▶ RECORD EXCERPTS
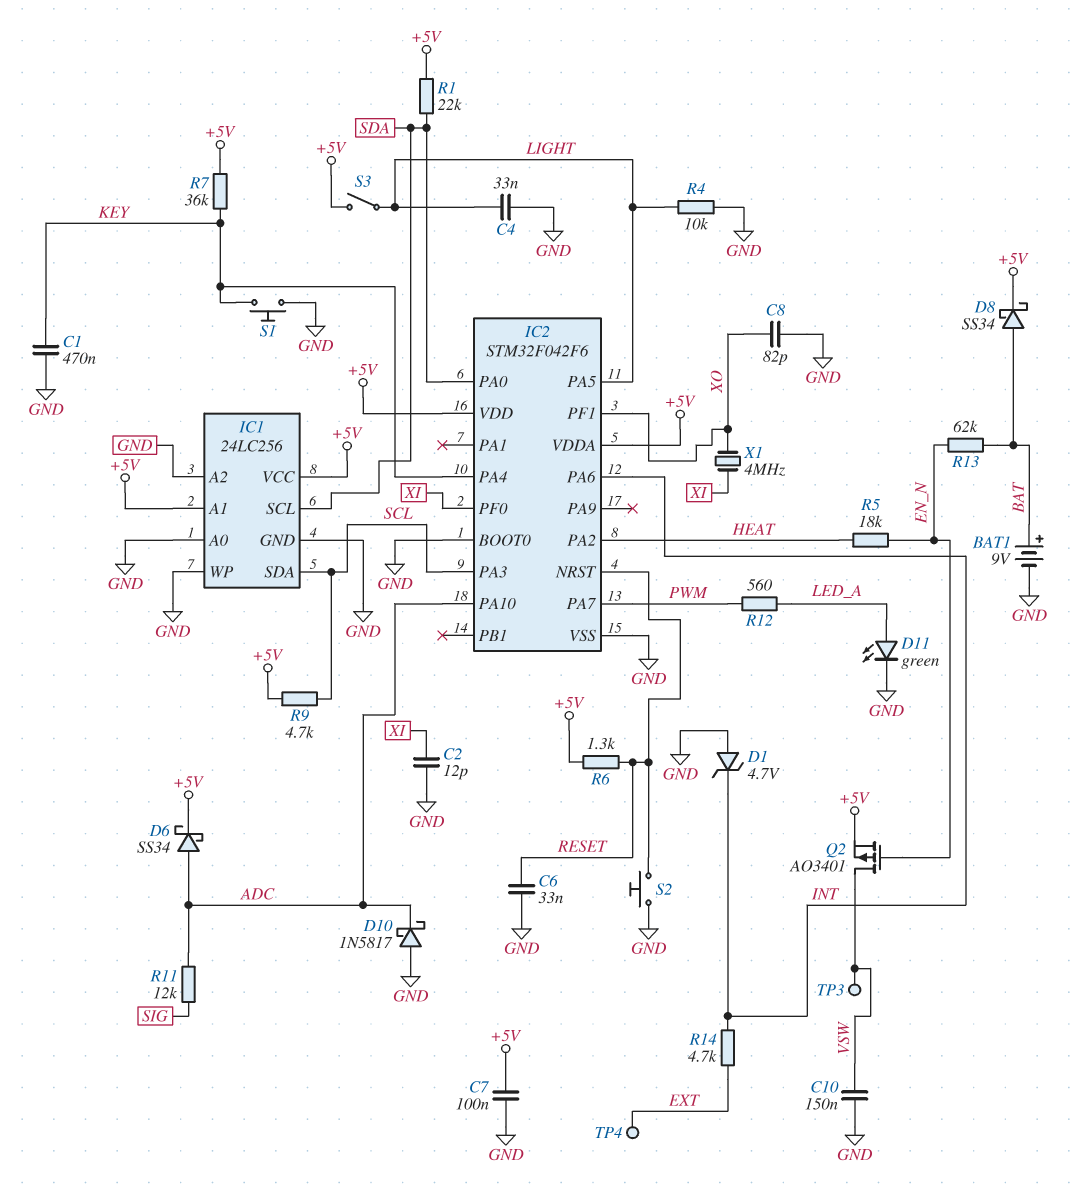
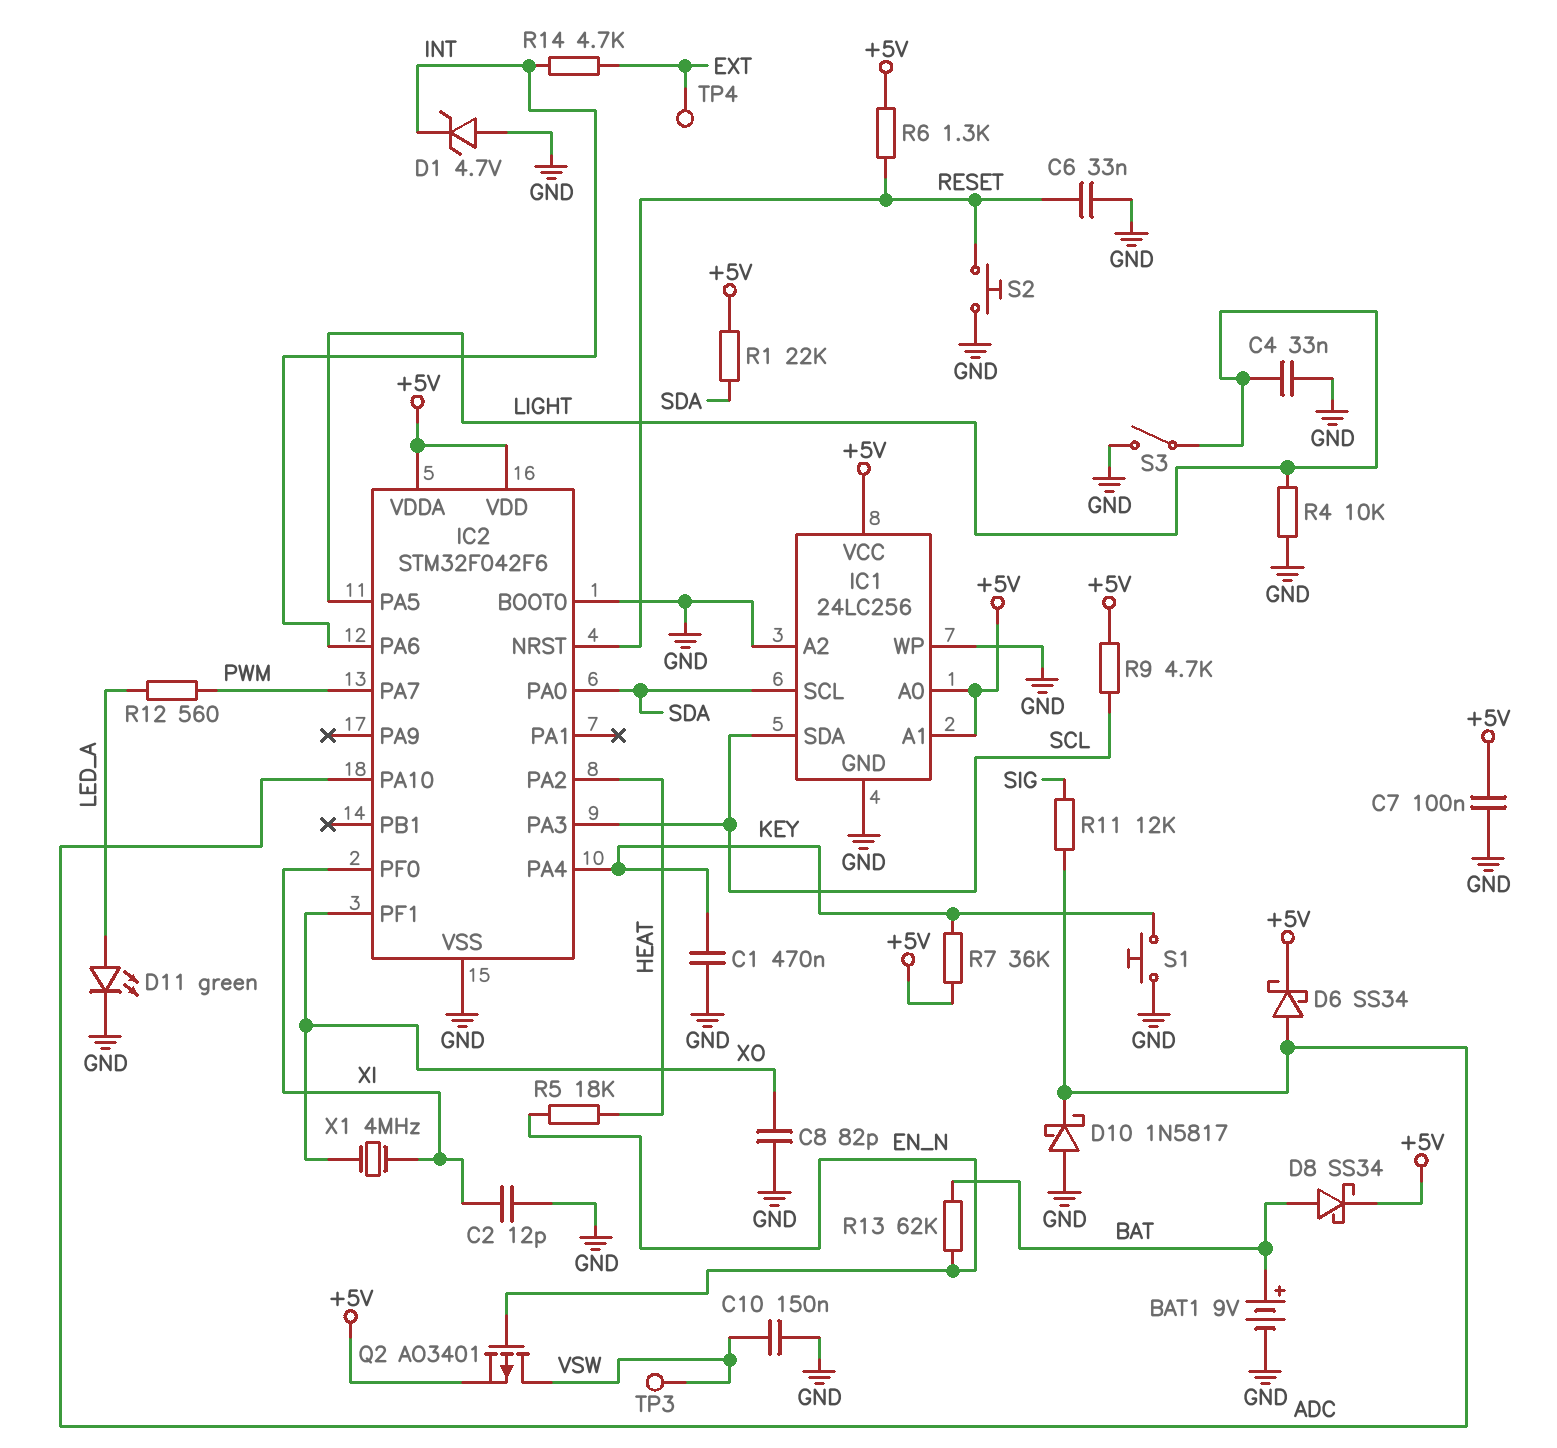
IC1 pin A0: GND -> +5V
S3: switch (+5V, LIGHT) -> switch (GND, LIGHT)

==

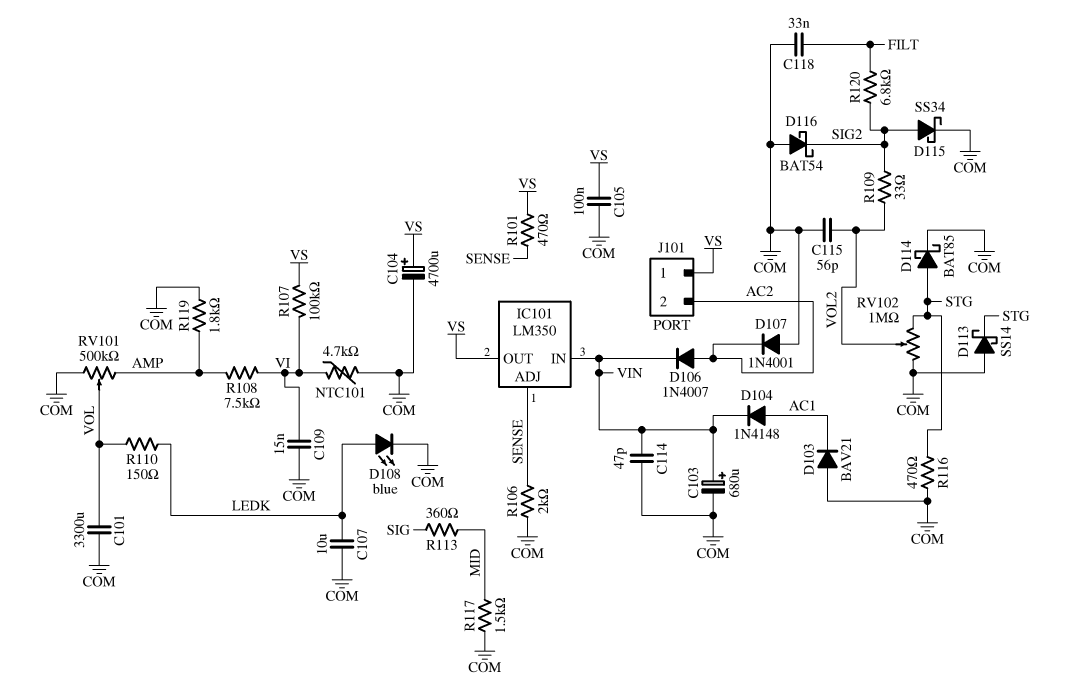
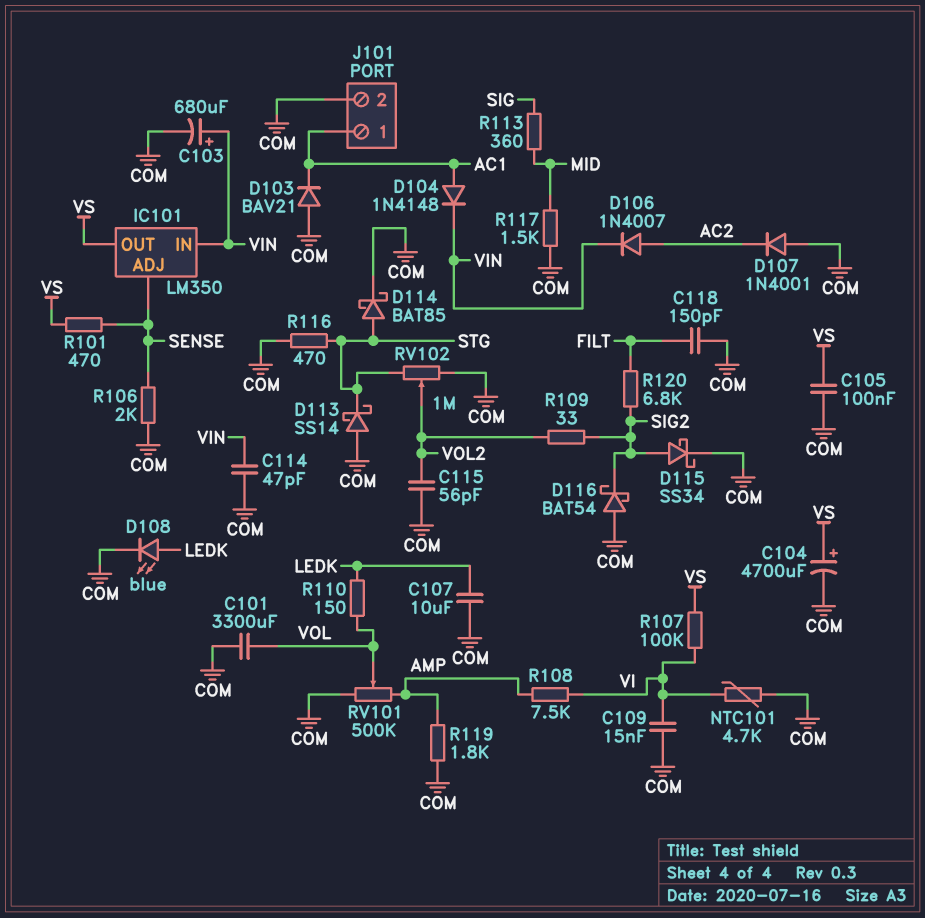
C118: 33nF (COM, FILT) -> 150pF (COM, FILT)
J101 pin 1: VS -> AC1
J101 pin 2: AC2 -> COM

--

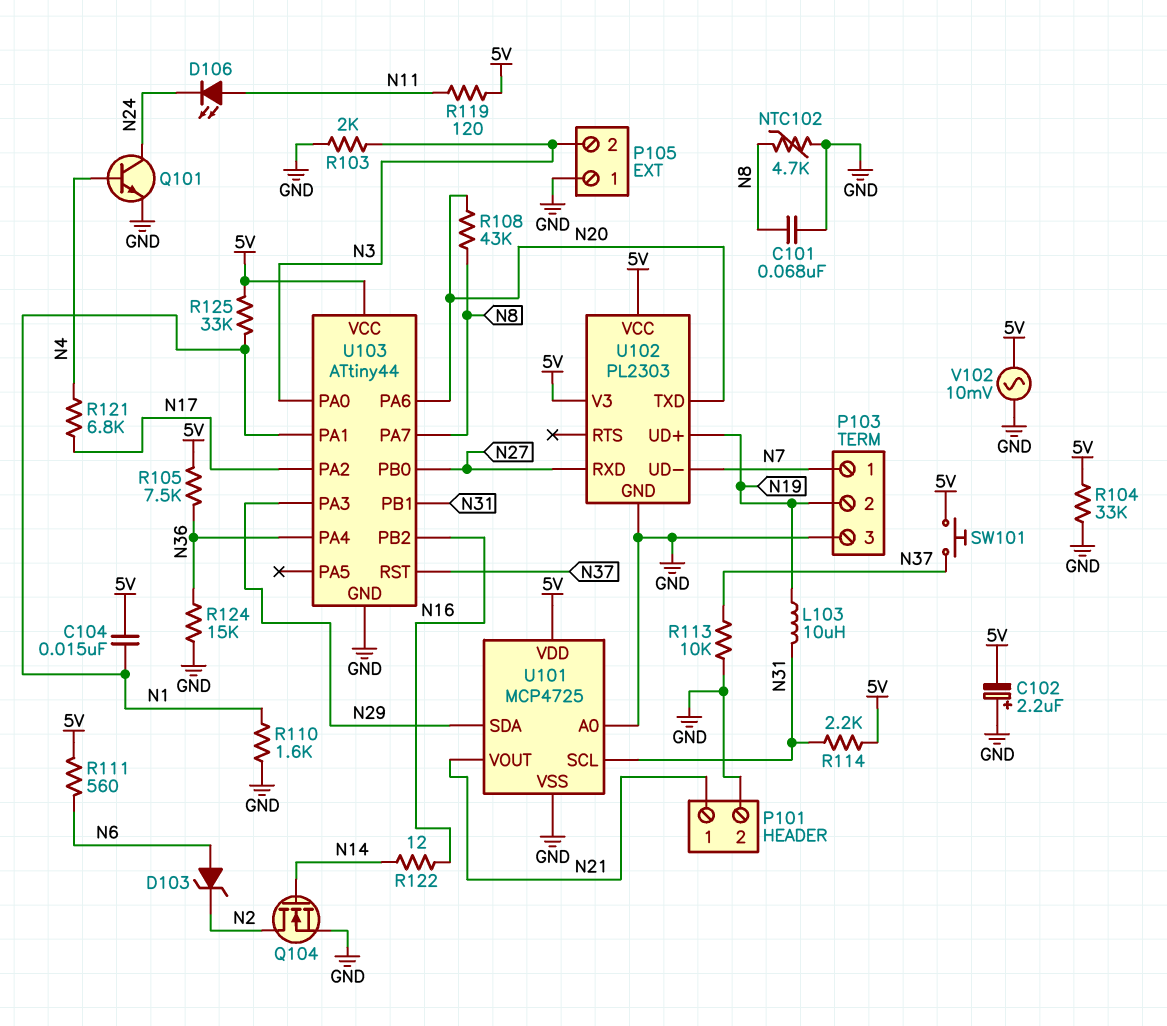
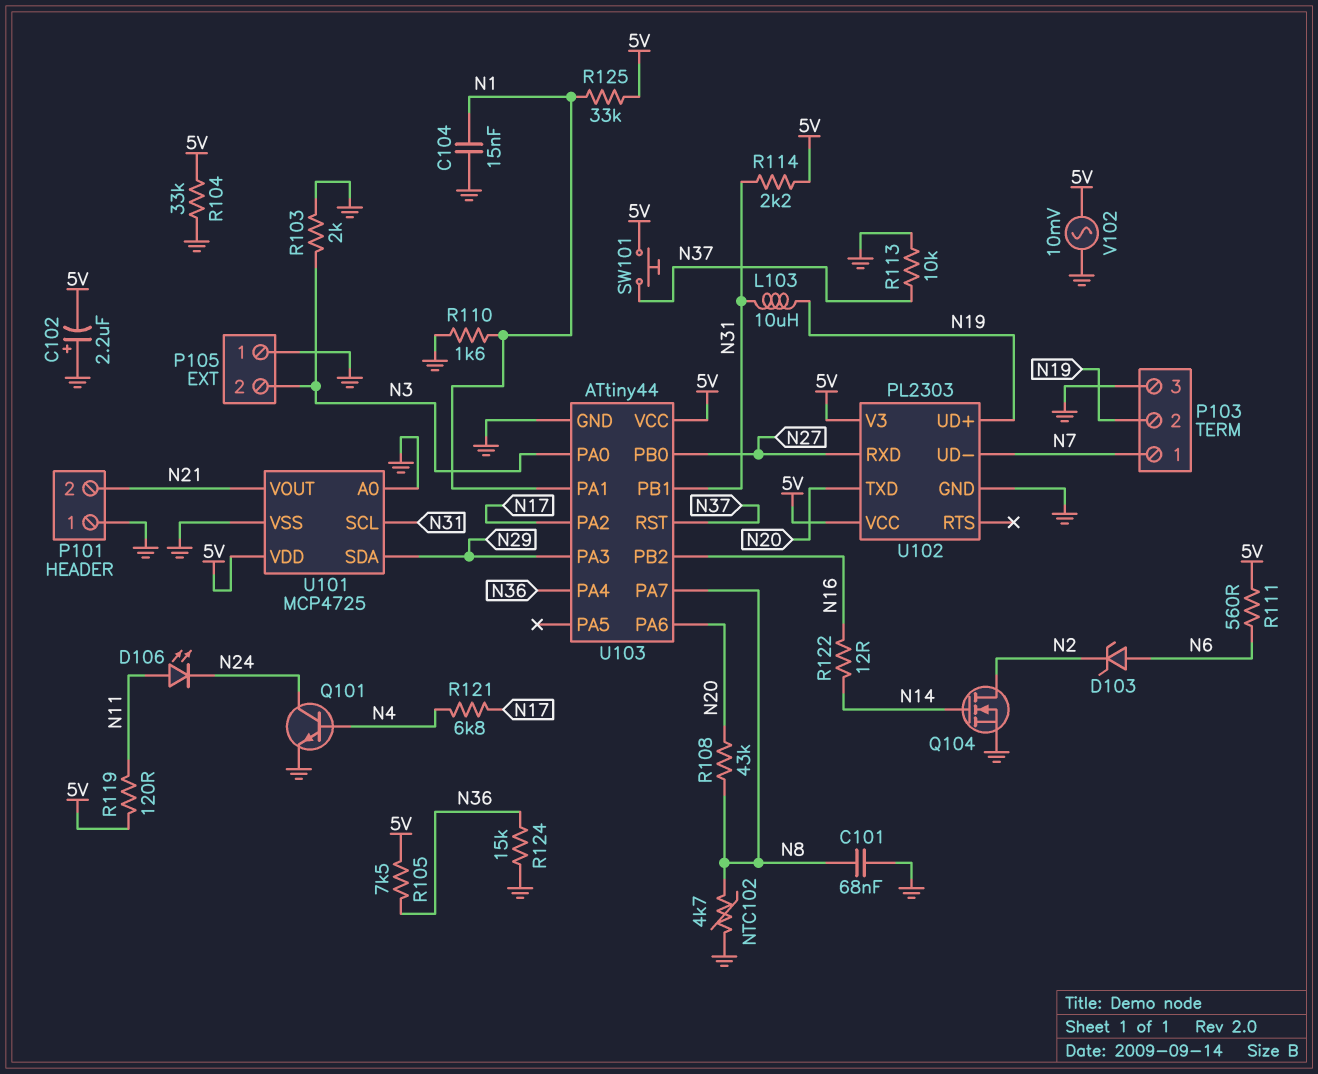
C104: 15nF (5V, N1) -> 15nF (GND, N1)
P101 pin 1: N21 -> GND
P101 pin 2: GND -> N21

▶ DESCRIPTION OF THE TASK
Reproduce exactly the lines above from the line with "C104: 15nF (5V, N1) -> 15nF (GND, N1)" to the line with "P101 pin 2: GND -> N21", including both, and add nothing.

▶ OUTPUT FOR THIS EXERCISE
C104: 15nF (5V, N1) -> 15nF (GND, N1)
P101 pin 1: N21 -> GND
P101 pin 2: GND -> N21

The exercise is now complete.